Directions for this task:
Leaving out all pictures, give again each line exactly, from the start of the listing through the line that contains "pink hexagon: (598, 223) -> (860, 423), moved".

════════

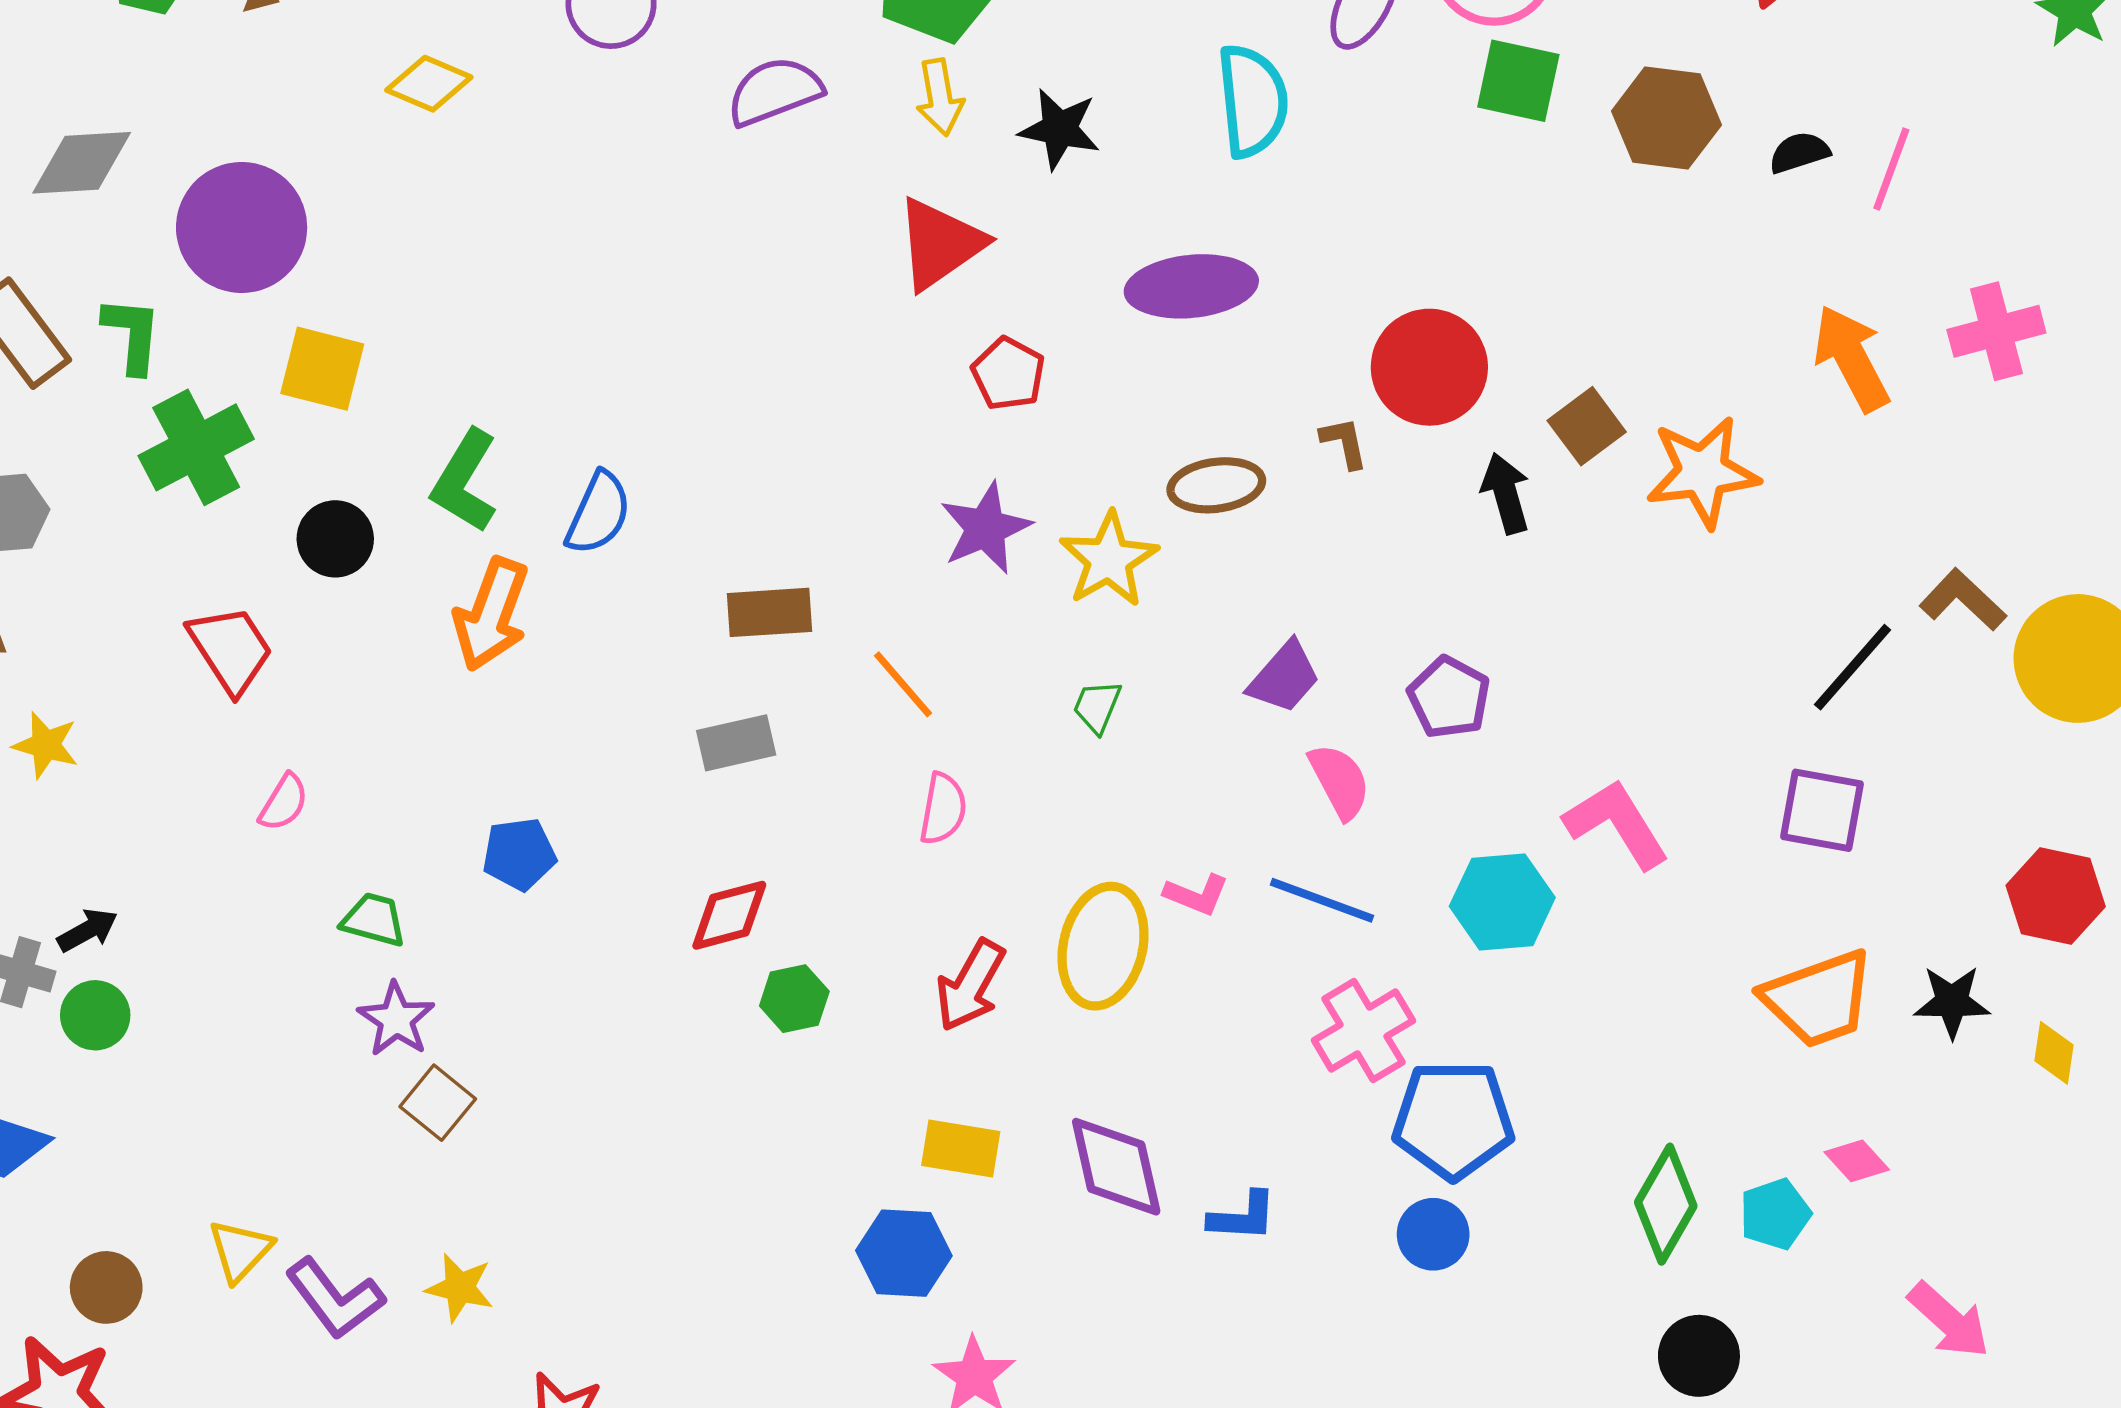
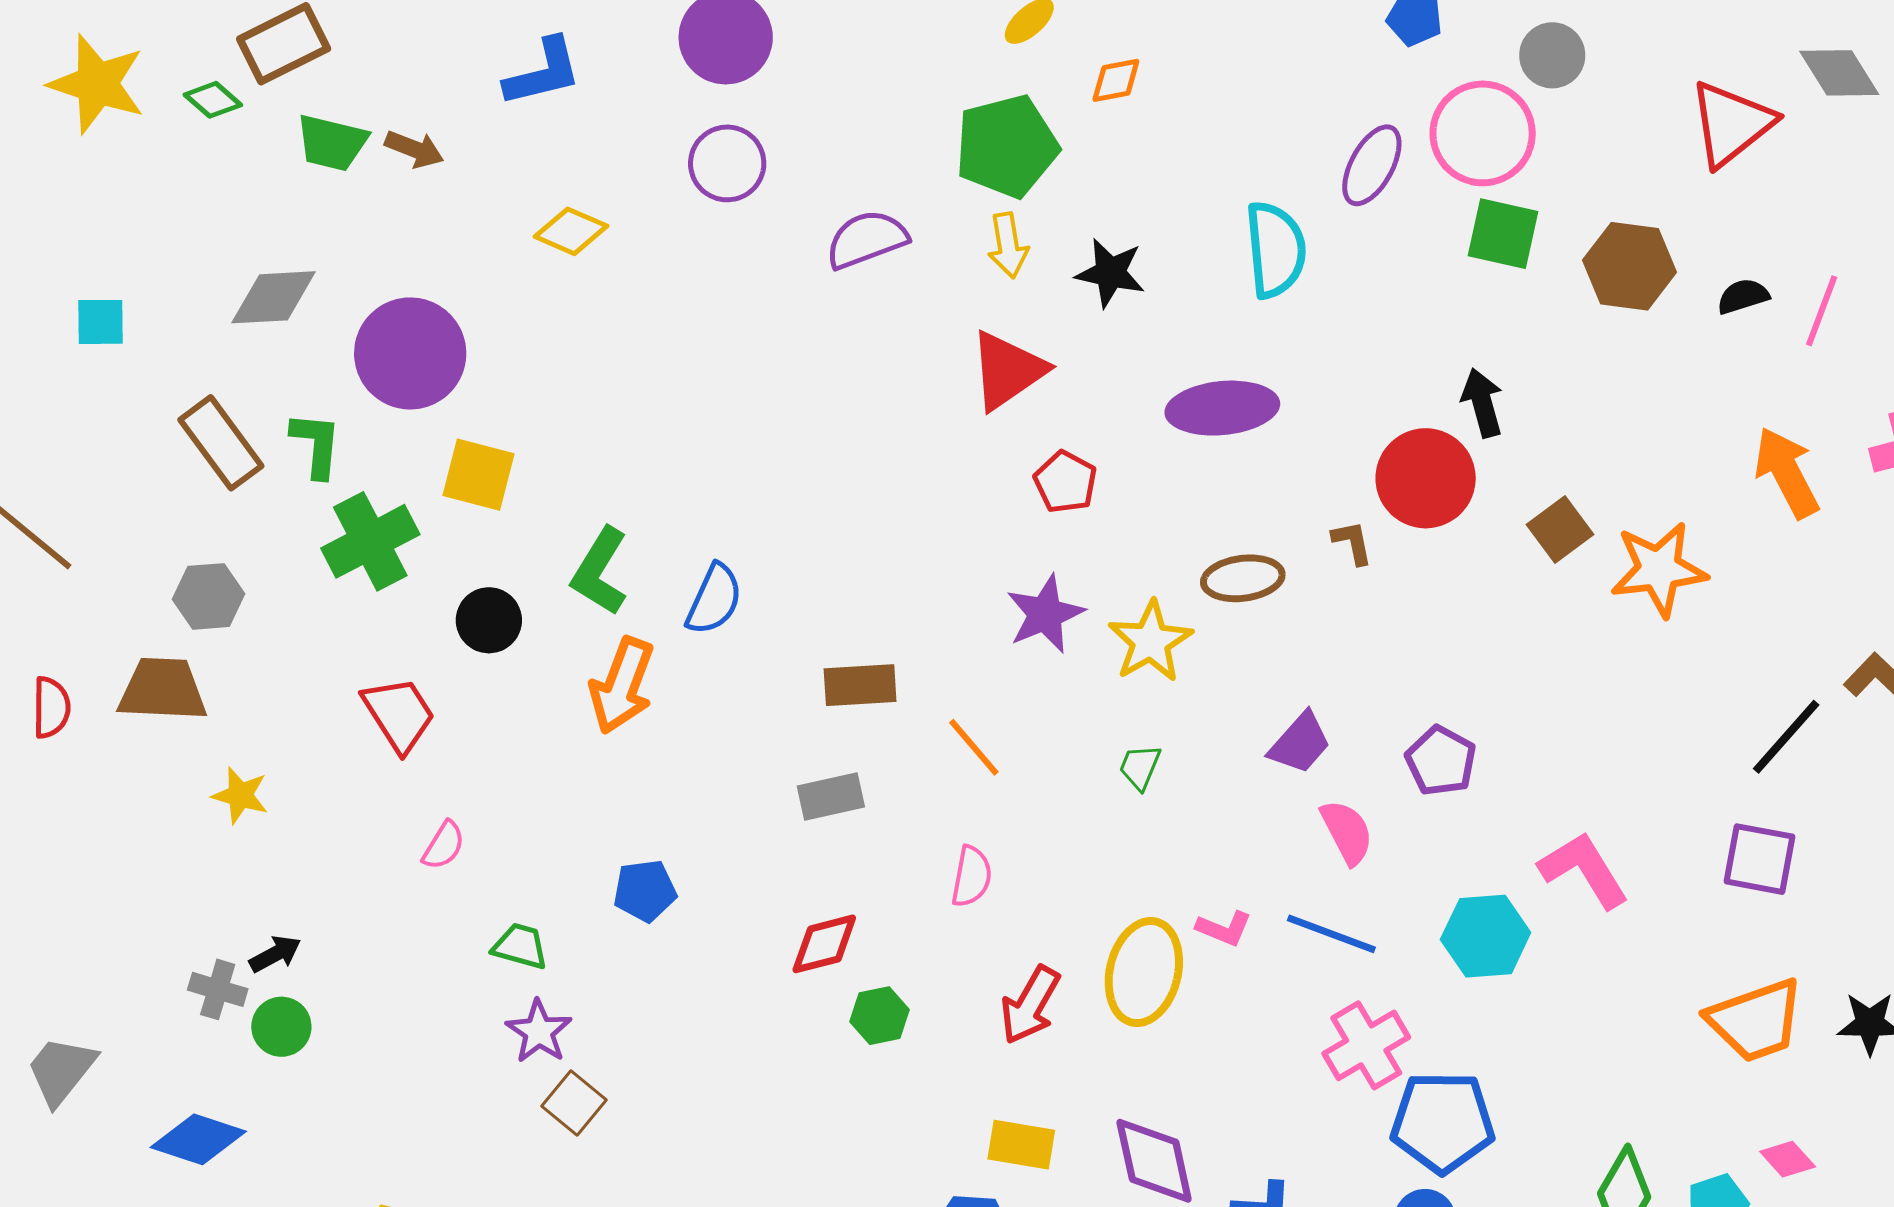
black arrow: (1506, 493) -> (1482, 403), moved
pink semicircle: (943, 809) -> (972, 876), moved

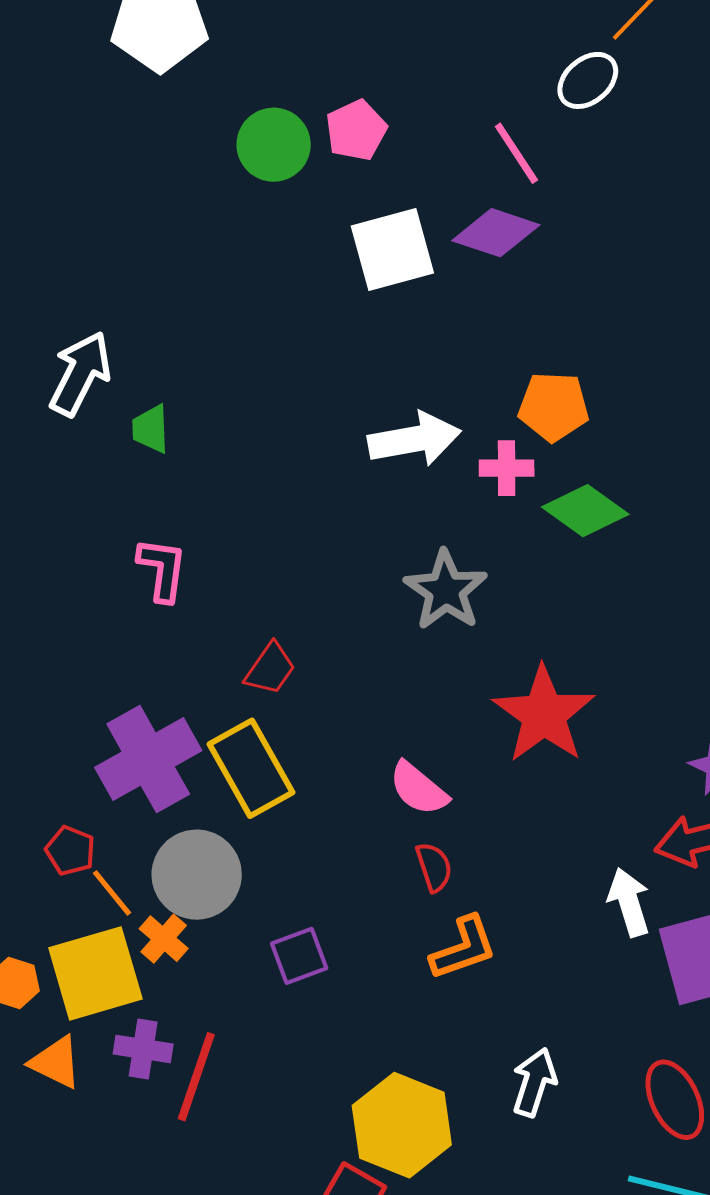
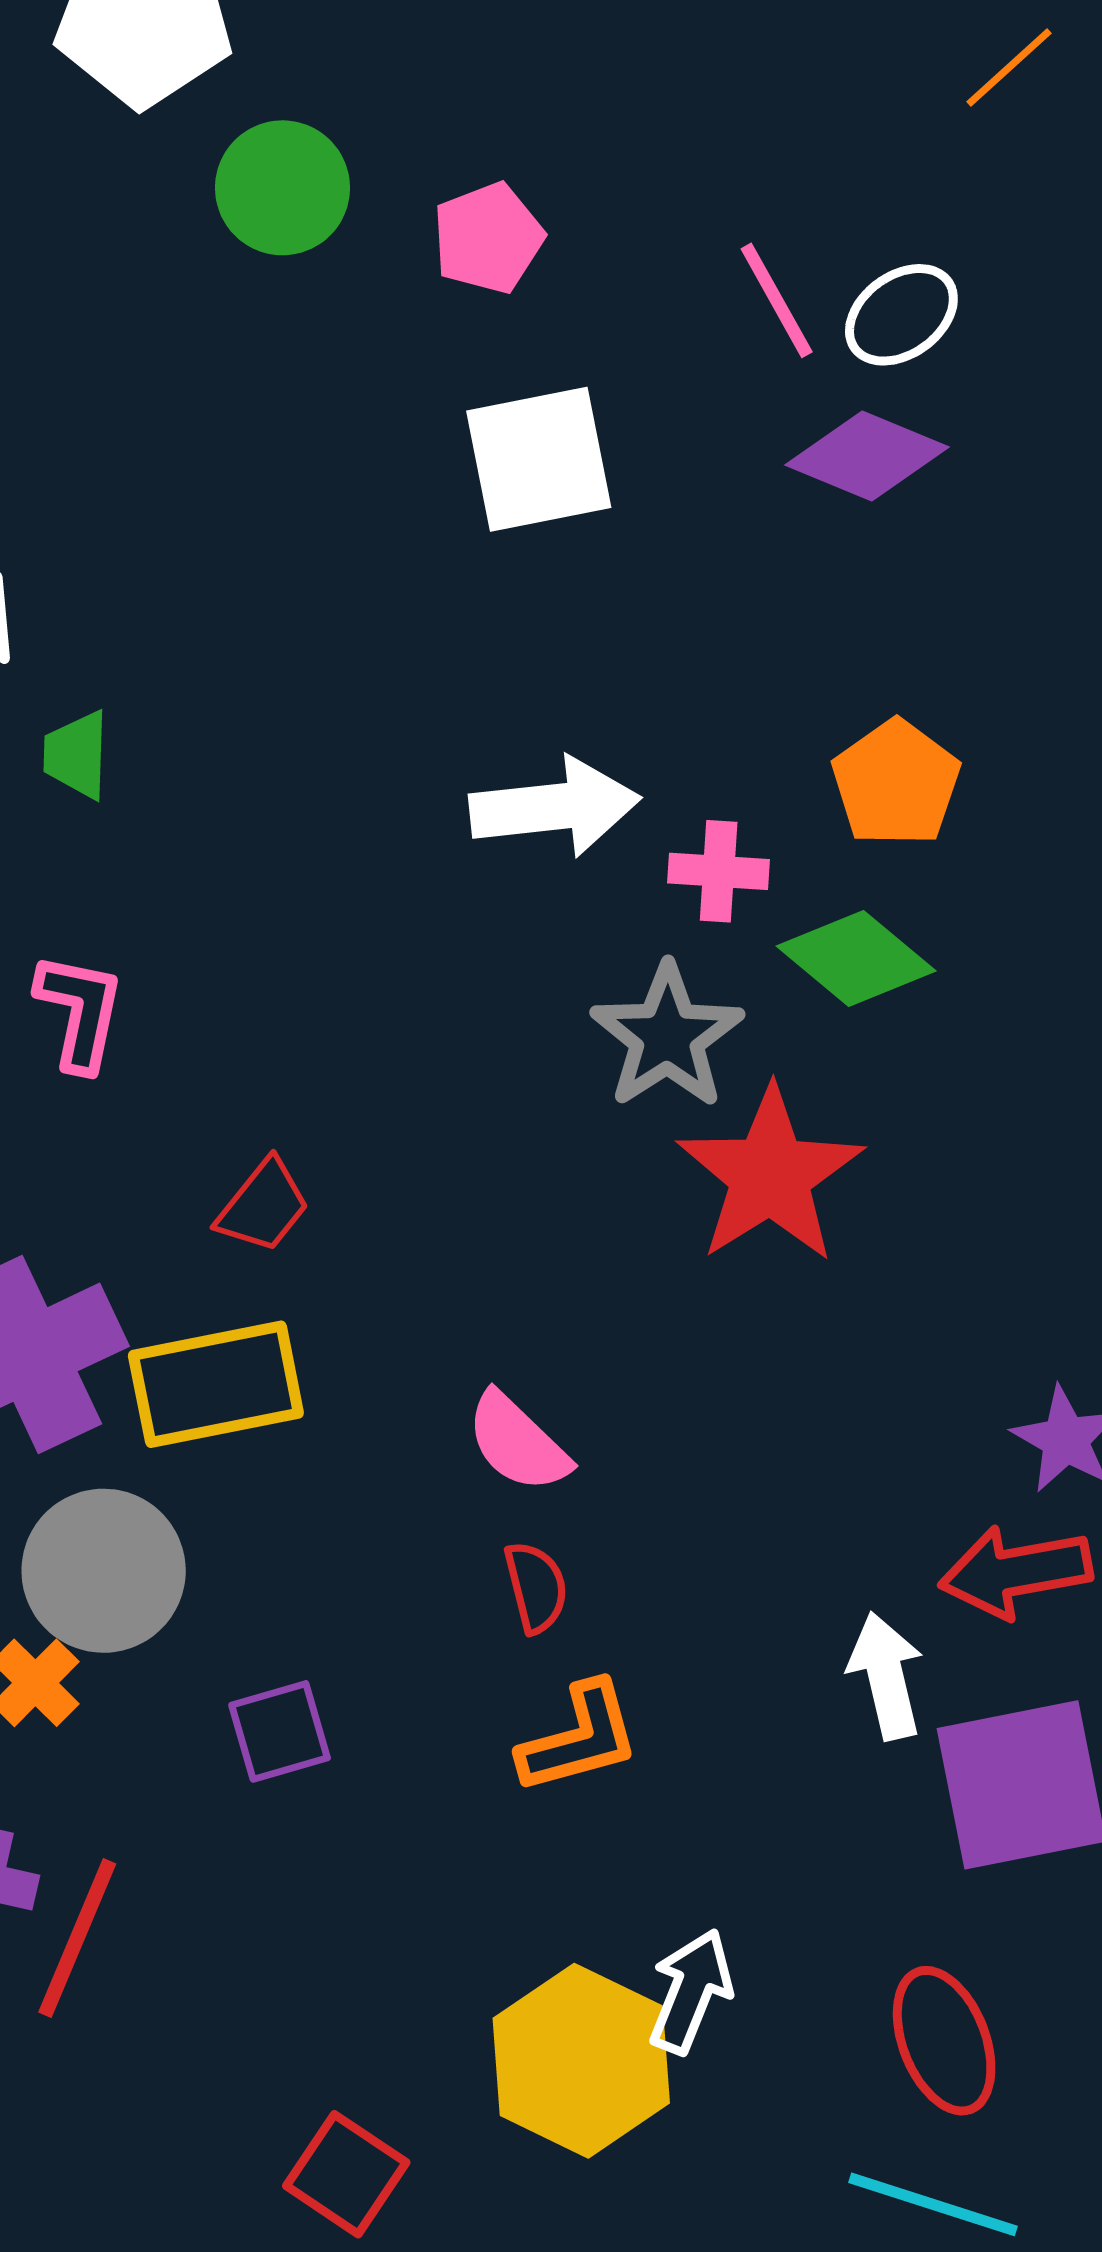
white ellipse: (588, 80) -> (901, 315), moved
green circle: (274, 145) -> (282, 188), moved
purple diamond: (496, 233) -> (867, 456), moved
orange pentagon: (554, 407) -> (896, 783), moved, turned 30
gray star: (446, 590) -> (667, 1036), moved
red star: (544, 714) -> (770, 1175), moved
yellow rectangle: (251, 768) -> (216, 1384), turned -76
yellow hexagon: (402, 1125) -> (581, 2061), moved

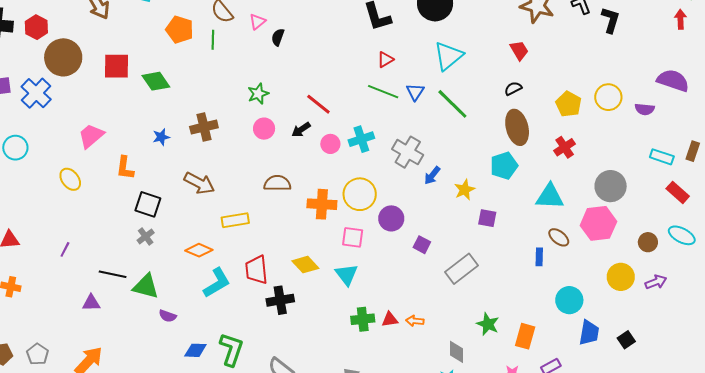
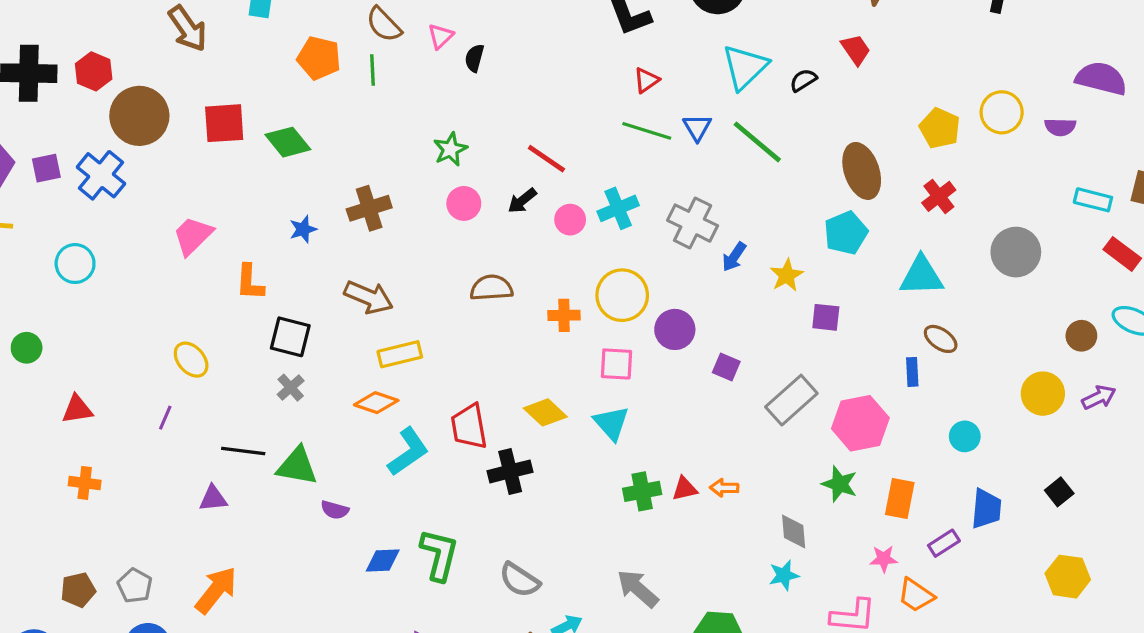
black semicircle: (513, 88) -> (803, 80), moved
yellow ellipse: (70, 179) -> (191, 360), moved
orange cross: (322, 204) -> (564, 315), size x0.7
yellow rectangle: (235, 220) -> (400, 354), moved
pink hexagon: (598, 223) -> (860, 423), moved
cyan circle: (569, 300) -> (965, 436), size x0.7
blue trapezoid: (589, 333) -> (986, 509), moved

════════

Exercise solution:
black arrow: (1506, 493) -> (1482, 403), moved
pink semicircle: (943, 809) -> (972, 876), moved

white ellipse: (588, 80) -> (901, 315), moved
green circle: (274, 145) -> (282, 188), moved
purple diamond: (496, 233) -> (867, 456), moved
orange pentagon: (554, 407) -> (896, 783), moved, turned 30
gray star: (446, 590) -> (667, 1036), moved
red star: (544, 714) -> (770, 1175), moved
yellow rectangle: (251, 768) -> (216, 1384), turned -76
yellow hexagon: (402, 1125) -> (581, 2061), moved

black semicircle: (513, 88) -> (803, 80), moved
yellow ellipse: (70, 179) -> (191, 360), moved
orange cross: (322, 204) -> (564, 315), size x0.7
yellow rectangle: (235, 220) -> (400, 354), moved
pink hexagon: (598, 223) -> (860, 423), moved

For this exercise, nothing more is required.